§ **The problem**
Write out the whole listing again, exactly.

§ **Provided records**
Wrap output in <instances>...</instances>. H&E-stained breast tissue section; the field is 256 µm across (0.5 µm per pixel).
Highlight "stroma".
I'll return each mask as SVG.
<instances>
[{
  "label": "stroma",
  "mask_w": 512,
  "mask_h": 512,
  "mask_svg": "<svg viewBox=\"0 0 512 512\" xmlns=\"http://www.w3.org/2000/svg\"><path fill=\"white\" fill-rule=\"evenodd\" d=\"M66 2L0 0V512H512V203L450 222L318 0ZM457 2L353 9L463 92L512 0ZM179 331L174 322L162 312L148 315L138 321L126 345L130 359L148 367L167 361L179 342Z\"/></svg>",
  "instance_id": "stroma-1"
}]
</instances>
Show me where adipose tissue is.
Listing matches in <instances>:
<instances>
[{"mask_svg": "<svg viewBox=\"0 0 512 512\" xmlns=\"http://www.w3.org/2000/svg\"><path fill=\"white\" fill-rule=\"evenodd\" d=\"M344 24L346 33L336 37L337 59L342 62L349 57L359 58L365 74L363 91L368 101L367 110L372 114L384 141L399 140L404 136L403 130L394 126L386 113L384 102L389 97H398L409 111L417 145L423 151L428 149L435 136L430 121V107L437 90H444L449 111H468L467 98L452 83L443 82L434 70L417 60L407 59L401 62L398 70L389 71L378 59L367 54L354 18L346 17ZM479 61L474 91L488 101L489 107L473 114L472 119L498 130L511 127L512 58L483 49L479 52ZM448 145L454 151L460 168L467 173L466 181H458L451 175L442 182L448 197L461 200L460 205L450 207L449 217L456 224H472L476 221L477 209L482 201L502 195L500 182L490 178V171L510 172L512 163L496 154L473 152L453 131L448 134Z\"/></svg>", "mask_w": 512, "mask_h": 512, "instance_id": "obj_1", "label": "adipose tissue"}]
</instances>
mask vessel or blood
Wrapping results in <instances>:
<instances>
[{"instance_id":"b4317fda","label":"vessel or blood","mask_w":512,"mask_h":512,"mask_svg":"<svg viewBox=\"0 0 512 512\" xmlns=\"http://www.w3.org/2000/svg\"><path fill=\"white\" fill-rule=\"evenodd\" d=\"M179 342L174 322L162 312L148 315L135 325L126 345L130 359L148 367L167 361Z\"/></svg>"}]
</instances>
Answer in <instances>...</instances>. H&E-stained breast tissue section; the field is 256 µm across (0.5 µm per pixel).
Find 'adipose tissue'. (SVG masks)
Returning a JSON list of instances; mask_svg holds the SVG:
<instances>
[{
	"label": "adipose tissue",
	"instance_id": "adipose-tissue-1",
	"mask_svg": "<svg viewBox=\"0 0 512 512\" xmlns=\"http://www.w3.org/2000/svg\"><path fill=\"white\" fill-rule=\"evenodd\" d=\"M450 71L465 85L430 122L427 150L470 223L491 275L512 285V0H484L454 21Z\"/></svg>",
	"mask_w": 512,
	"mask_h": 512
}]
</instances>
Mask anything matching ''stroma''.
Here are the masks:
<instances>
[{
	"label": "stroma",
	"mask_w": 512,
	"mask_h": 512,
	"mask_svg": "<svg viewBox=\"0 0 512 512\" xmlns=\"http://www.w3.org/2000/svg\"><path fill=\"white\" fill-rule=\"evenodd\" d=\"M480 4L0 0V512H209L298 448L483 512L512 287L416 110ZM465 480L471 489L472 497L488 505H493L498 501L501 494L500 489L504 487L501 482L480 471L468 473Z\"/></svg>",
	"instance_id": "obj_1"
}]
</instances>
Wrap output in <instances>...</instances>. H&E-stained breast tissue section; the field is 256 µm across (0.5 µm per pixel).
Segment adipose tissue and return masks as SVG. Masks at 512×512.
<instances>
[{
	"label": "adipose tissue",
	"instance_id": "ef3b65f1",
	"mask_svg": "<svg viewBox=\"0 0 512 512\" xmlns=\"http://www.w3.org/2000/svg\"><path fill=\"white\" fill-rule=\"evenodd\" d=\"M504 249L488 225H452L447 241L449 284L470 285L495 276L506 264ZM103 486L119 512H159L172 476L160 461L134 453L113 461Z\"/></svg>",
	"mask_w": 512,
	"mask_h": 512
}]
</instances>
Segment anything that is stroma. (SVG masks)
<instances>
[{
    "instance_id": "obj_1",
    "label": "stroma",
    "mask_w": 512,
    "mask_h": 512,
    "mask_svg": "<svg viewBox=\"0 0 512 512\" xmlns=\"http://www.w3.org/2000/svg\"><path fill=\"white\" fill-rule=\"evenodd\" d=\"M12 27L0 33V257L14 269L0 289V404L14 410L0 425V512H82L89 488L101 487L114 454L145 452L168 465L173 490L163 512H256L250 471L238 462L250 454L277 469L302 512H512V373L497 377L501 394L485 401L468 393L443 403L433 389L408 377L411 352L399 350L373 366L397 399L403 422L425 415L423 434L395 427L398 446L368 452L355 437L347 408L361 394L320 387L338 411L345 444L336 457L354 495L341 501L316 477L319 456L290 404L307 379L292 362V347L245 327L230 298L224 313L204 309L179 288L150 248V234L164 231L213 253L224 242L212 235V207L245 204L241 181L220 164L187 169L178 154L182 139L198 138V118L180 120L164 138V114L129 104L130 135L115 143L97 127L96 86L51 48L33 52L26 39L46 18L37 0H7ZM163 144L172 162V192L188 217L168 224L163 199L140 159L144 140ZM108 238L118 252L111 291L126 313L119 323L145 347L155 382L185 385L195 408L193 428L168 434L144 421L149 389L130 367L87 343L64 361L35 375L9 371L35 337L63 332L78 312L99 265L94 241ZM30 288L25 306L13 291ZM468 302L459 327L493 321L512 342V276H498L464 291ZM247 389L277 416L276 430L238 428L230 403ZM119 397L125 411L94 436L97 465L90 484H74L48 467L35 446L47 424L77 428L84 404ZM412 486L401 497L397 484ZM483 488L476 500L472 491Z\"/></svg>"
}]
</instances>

§ **The solution**
Wrap output in <instances>...</instances>. H&E-stained breast tissue section; the field is 256 µm across (0.5 µm per pixel).
Highlight "stroma".
I'll return each mask as SVG.
<instances>
[{
  "label": "stroma",
  "mask_w": 512,
  "mask_h": 512,
  "mask_svg": "<svg viewBox=\"0 0 512 512\" xmlns=\"http://www.w3.org/2000/svg\"><path fill=\"white\" fill-rule=\"evenodd\" d=\"M66 2L0 0V512H512V203L450 222L318 0ZM457 2L353 9L463 92L512 0ZM179 331L174 322L162 312L148 315L138 321L126 345L130 359L148 367L167 361L179 342Z\"/></svg>",
  "instance_id": "stroma-1"
}]
</instances>
Show me where adipose tissue is.
Listing matches in <instances>:
<instances>
[{"mask_svg": "<svg viewBox=\"0 0 512 512\" xmlns=\"http://www.w3.org/2000/svg\"><path fill=\"white\" fill-rule=\"evenodd\" d=\"M344 24L346 33L336 37L337 59L342 62L349 57L359 58L365 74L363 91L368 101L367 110L372 114L384 141L399 140L404 136L403 130L394 126L386 113L384 102L389 97H398L409 111L417 145L423 151L428 149L435 136L430 121V107L437 90H444L449 111H468L467 98L452 83L443 82L434 70L417 60L407 59L401 62L398 70L389 71L378 59L367 54L354 18L346 17ZM479 61L474 91L488 101L489 107L473 114L472 119L498 130L511 127L512 58L483 49L479 52ZM448 145L454 151L460 168L467 173L466 181H458L451 175L442 182L448 197L461 200L460 205L450 207L449 217L456 224H472L476 221L477 209L482 201L502 195L500 182L490 178V171L510 172L512 163L496 154L473 152L453 131L448 134Z\"/></svg>", "mask_w": 512, "mask_h": 512, "instance_id": "obj_1", "label": "adipose tissue"}]
</instances>
mask vessel or blood
Wrapping results in <instances>:
<instances>
[{"instance_id":"b4317fda","label":"vessel or blood","mask_w":512,"mask_h":512,"mask_svg":"<svg viewBox=\"0 0 512 512\" xmlns=\"http://www.w3.org/2000/svg\"><path fill=\"white\" fill-rule=\"evenodd\" d=\"M179 342L174 322L162 312L148 315L135 325L126 345L130 359L148 367L167 361Z\"/></svg>"}]
</instances>
Answer in <instances>...</instances>. H&E-stained breast tissue section; the field is 256 µm across (0.5 µm per pixel).
Find 'adipose tissue'. (SVG masks)
Returning a JSON list of instances; mask_svg holds the SVG:
<instances>
[{
	"label": "adipose tissue",
	"instance_id": "adipose-tissue-1",
	"mask_svg": "<svg viewBox=\"0 0 512 512\" xmlns=\"http://www.w3.org/2000/svg\"><path fill=\"white\" fill-rule=\"evenodd\" d=\"M450 71L465 85L430 122L427 150L470 223L491 275L512 285V0H484L454 21Z\"/></svg>",
	"mask_w": 512,
	"mask_h": 512
}]
</instances>
Mask anything matching ''stroma''.
Here are the masks:
<instances>
[{
	"label": "stroma",
	"mask_w": 512,
	"mask_h": 512,
	"mask_svg": "<svg viewBox=\"0 0 512 512\" xmlns=\"http://www.w3.org/2000/svg\"><path fill=\"white\" fill-rule=\"evenodd\" d=\"M480 4L0 0V512H209L298 448L483 512L512 287L416 110ZM465 480L471 489L472 497L488 505H493L498 501L501 494L500 489L504 487L501 482L480 471L468 473Z\"/></svg>",
	"instance_id": "obj_1"
}]
</instances>
Wrap output in <instances>...</instances>. H&E-stained breast tissue section; the field is 256 µm across (0.5 µm per pixel).
Segment adipose tissue and return masks as SVG. Masks at 512×512.
<instances>
[{
	"label": "adipose tissue",
	"instance_id": "ef3b65f1",
	"mask_svg": "<svg viewBox=\"0 0 512 512\" xmlns=\"http://www.w3.org/2000/svg\"><path fill=\"white\" fill-rule=\"evenodd\" d=\"M504 249L488 225H452L447 241L449 284L470 285L495 276L506 264ZM103 486L119 512H159L172 476L160 461L134 453L113 461Z\"/></svg>",
	"mask_w": 512,
	"mask_h": 512
}]
</instances>
Segment anything that is stroma. (SVG masks)
<instances>
[{
    "instance_id": "obj_1",
    "label": "stroma",
    "mask_w": 512,
    "mask_h": 512,
    "mask_svg": "<svg viewBox=\"0 0 512 512\" xmlns=\"http://www.w3.org/2000/svg\"><path fill=\"white\" fill-rule=\"evenodd\" d=\"M12 27L0 33V257L14 269L0 289V404L14 410L0 425V512H82L89 488L101 487L114 454L145 452L168 465L173 490L163 512H256L250 471L238 462L250 454L277 469L302 512H512V373L497 377L501 394L485 401L468 393L443 403L433 389L408 377L411 352L399 350L373 366L397 399L403 422L425 415L423 434L395 427L398 446L368 452L355 437L347 408L361 394L320 387L338 411L345 444L336 457L354 495L341 501L316 477L319 456L290 404L307 379L292 362V347L245 327L230 298L224 313L204 309L179 288L150 248V234L164 231L213 253L224 242L212 235V207L245 204L241 181L220 164L187 169L178 154L182 139L198 138V118L180 120L164 138V114L129 104L130 135L115 143L97 127L96 86L51 48L33 52L26 39L46 18L37 0H7ZM163 144L172 162V192L188 217L168 224L163 199L140 159L144 140ZM108 238L118 252L111 291L126 313L119 323L145 347L155 382L185 385L195 408L193 428L168 434L144 421L149 389L130 367L87 343L64 361L35 375L9 371L35 337L63 332L78 312L99 265L94 241ZM30 288L25 306L13 291ZM468 302L459 327L493 321L512 342V276H498L464 291ZM247 389L277 416L276 430L238 428L230 403ZM119 397L125 411L94 436L97 465L90 484H74L48 467L35 446L47 424L77 428L84 404ZM412 486L401 497L397 484ZM483 488L476 500L472 491Z\"/></svg>"
}]
</instances>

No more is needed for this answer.